TO DO:
Please work out how many lines in the data below contain "ball", and reply with that number alone.

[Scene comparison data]
-*-*-

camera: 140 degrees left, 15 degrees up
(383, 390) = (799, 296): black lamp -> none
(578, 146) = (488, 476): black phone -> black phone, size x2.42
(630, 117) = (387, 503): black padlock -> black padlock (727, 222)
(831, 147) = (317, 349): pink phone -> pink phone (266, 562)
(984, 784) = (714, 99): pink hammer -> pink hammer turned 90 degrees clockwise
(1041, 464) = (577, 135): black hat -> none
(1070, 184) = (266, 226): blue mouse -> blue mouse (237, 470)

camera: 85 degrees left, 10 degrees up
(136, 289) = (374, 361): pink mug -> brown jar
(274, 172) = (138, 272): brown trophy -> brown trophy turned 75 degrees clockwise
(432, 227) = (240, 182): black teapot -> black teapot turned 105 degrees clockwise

-*-*-

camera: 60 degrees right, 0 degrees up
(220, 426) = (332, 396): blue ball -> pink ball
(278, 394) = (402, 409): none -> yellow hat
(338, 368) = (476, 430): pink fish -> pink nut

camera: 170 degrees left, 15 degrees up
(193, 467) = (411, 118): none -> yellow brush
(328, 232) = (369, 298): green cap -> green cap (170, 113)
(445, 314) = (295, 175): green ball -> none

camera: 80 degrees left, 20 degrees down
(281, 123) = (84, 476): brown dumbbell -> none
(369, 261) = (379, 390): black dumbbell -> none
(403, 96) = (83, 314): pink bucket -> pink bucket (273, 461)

-*-*-

OUTPUT BELOW:
2